▶ [Recorded information]
☆ ☆ ☆ ☆ ☆ ☆ ☆

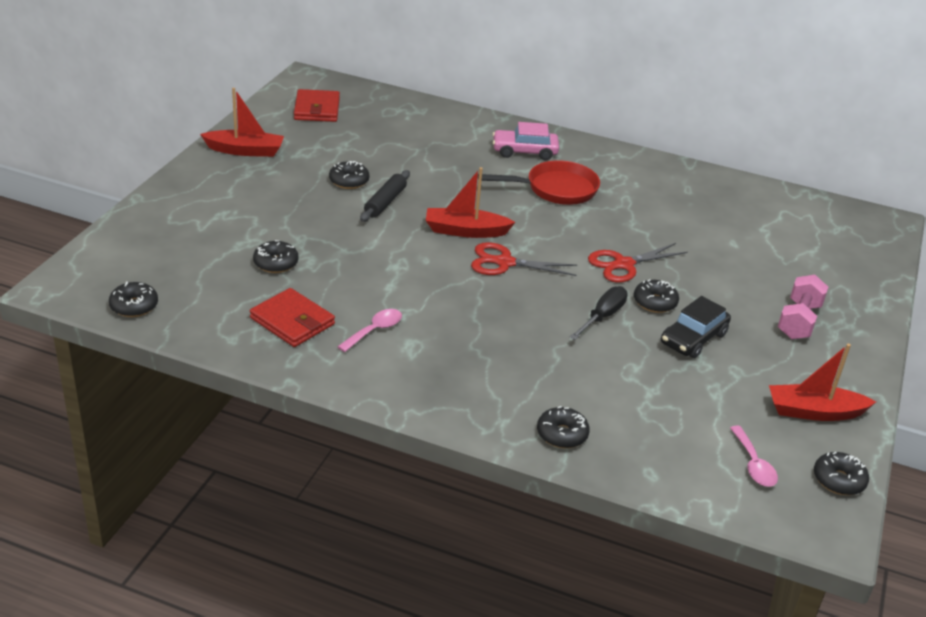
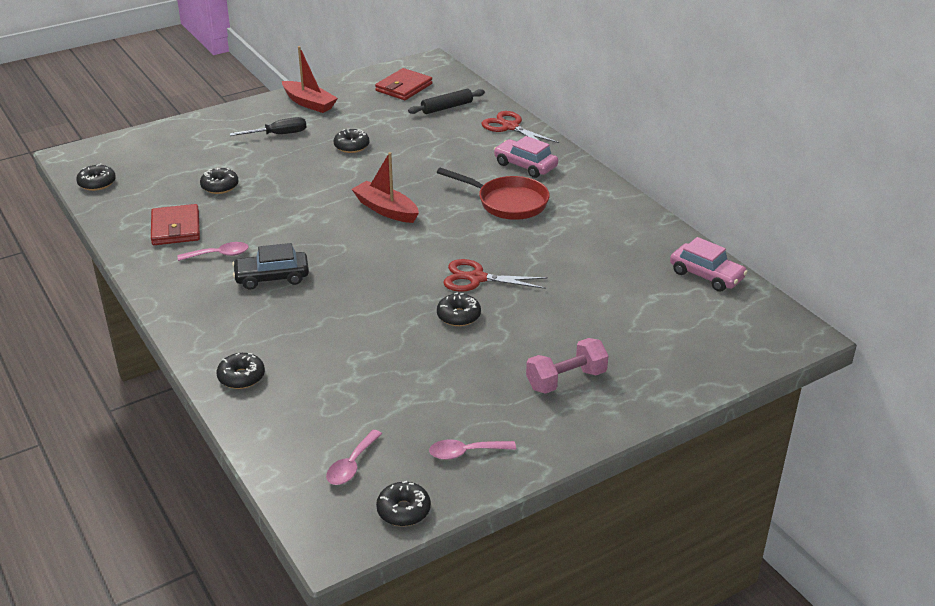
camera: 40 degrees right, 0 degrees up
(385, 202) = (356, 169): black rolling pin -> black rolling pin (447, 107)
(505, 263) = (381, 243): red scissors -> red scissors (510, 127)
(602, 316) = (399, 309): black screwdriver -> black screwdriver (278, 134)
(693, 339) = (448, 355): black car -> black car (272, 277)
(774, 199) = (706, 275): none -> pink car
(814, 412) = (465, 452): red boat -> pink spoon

☆ ☆ ☆ ☆ ☆ ☆ ☆

▶ [Exercise instructions] Only the pictures are to be omitted; restate everything else above exactly.

▶ [Solution below]
camera: 40 degrees right, 0 degrees up
(385, 202) = (356, 169): black rolling pin -> black rolling pin (447, 107)
(505, 263) = (381, 243): red scissors -> red scissors (510, 127)
(602, 316) = (399, 309): black screwdriver -> black screwdriver (278, 134)
(693, 339) = (448, 355): black car -> black car (272, 277)
(774, 199) = (706, 275): none -> pink car
(814, 412) = (465, 452): red boat -> pink spoon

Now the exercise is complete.